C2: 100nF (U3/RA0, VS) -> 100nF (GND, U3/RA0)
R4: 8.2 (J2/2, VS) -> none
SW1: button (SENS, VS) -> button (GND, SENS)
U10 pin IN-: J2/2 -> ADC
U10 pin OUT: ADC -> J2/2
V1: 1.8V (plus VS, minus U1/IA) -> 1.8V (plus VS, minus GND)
#####
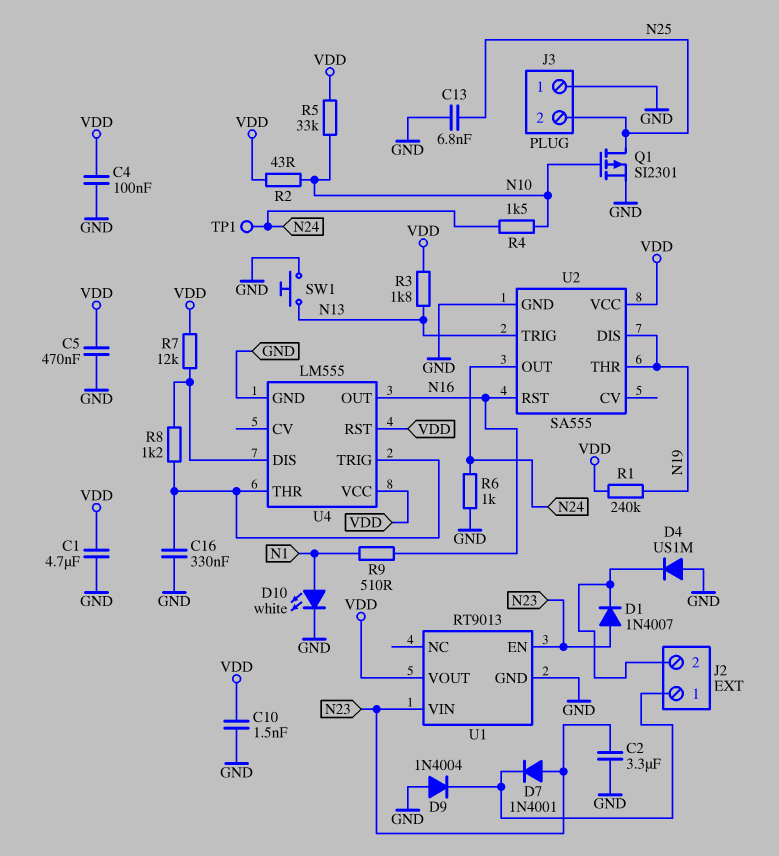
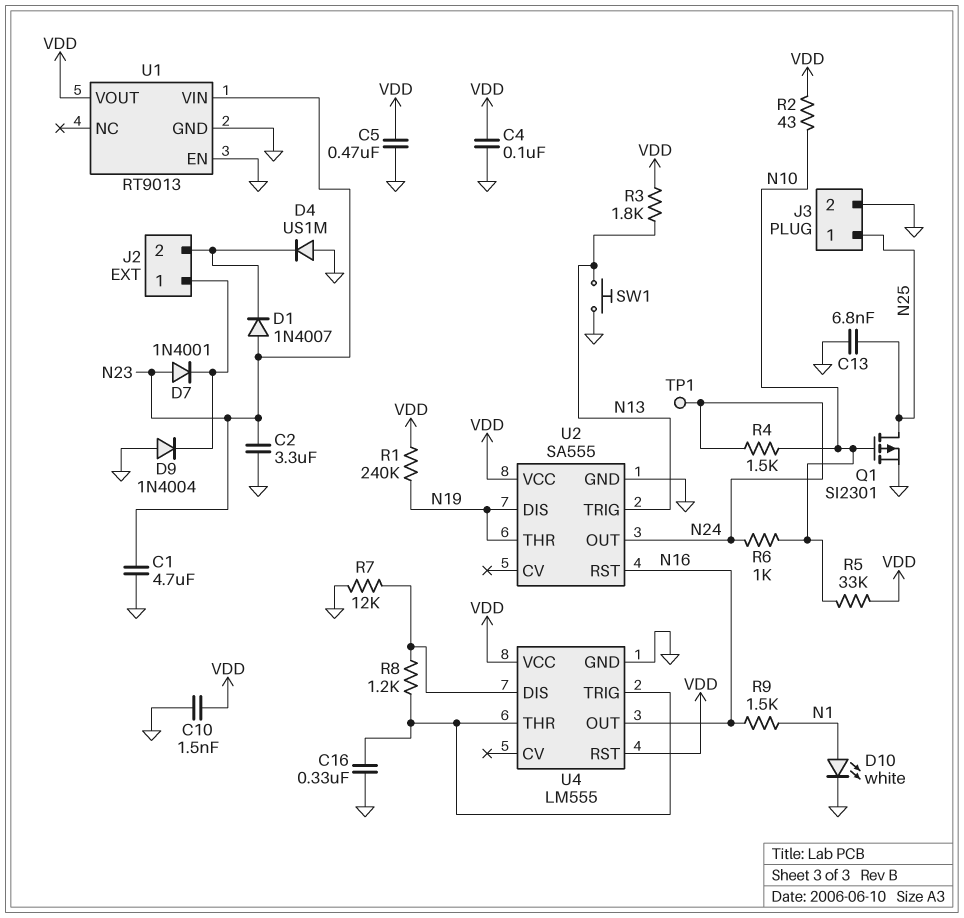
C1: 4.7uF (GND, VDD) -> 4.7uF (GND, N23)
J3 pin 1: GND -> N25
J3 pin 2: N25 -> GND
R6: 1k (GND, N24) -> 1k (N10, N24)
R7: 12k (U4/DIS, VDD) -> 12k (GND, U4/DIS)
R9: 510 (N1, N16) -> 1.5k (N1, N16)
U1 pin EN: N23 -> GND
#####
**WORK INSTRUCTIONS**
The required output is every line above from the one with "C1: 4.7uF (GND, VDD) -> 4.7uF (GND, N23)" down to the one with "U1 pin EN: N23 -> GND", restated word for word, ends included.

**EXERCISE RESPONSE**
C1: 4.7uF (GND, VDD) -> 4.7uF (GND, N23)
J3 pin 1: GND -> N25
J3 pin 2: N25 -> GND
R6: 1k (GND, N24) -> 1k (N10, N24)
R7: 12k (U4/DIS, VDD) -> 12k (GND, U4/DIS)
R9: 510 (N1, N16) -> 1.5k (N1, N16)
U1 pin EN: N23 -> GND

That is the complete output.